## Source data
================================

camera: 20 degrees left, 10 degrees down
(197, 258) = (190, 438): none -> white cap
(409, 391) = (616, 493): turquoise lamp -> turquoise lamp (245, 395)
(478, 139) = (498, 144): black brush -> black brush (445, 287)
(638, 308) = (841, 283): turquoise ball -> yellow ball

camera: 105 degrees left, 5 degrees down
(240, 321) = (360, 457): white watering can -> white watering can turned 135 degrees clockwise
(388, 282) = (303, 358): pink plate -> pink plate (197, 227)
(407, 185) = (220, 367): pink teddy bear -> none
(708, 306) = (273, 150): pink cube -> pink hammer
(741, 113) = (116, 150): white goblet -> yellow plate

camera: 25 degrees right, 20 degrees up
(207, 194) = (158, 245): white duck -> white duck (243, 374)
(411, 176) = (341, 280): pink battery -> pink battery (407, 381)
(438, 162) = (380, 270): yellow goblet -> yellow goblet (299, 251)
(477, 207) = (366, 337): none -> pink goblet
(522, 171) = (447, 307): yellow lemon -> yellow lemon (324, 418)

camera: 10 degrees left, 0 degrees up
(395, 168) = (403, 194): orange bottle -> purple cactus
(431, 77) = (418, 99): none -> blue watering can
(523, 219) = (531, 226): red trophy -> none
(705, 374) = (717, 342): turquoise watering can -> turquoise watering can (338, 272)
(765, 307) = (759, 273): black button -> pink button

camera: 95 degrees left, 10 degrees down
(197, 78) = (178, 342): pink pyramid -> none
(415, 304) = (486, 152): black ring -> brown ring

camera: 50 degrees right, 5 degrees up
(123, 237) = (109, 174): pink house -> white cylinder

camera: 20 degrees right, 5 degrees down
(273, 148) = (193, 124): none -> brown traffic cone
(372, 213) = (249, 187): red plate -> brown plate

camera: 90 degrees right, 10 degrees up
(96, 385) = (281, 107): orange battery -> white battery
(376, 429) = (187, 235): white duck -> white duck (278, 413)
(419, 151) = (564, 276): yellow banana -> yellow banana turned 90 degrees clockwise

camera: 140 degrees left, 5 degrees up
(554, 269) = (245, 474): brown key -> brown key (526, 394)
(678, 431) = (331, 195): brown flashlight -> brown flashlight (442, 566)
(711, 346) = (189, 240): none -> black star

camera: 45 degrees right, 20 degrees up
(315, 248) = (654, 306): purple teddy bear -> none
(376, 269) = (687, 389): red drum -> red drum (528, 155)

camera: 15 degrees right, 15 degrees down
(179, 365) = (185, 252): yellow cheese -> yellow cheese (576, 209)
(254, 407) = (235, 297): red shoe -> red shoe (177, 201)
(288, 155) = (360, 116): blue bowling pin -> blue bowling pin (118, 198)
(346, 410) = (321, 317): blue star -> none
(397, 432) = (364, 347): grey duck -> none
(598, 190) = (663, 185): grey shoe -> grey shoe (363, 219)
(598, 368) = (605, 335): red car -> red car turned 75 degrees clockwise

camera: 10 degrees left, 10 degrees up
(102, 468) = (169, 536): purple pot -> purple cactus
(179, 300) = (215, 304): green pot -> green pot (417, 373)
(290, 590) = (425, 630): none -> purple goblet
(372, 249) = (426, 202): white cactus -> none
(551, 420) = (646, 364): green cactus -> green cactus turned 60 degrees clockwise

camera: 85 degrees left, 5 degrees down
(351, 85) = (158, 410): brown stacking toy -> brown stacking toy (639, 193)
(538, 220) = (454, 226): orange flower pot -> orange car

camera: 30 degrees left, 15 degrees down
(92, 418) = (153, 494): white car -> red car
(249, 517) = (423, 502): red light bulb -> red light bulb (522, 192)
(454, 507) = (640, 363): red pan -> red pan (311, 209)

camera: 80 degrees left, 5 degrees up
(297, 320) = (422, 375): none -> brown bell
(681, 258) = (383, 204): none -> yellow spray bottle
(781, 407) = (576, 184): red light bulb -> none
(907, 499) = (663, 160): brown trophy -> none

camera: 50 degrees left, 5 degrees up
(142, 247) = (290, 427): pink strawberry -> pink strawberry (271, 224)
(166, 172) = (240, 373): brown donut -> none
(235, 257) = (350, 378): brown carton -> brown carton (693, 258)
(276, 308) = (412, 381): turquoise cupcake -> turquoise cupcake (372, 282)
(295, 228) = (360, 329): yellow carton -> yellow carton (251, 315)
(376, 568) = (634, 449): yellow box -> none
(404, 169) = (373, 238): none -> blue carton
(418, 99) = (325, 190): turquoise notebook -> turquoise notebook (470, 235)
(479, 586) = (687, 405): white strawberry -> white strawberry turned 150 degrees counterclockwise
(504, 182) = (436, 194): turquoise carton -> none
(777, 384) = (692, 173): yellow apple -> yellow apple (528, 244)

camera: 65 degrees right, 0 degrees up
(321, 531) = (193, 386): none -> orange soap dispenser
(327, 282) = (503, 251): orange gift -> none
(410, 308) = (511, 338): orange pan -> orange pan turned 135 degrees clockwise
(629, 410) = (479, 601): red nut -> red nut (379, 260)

================================

## Exercise requirements
Using only the listing above, restate exactly the lines from the line containing "camera: 80 degrees left, 5 degrees up" through the line containing "(142, 247) = (290, 427): pink", both included.

## Response to this task
camera: 80 degrees left, 5 degrees up
(297, 320) = (422, 375): none -> brown bell
(681, 258) = (383, 204): none -> yellow spray bottle
(781, 407) = (576, 184): red light bulb -> none
(907, 499) = (663, 160): brown trophy -> none

camera: 50 degrees left, 5 degrees up
(142, 247) = (290, 427): pink strawberry -> pink strawberry (271, 224)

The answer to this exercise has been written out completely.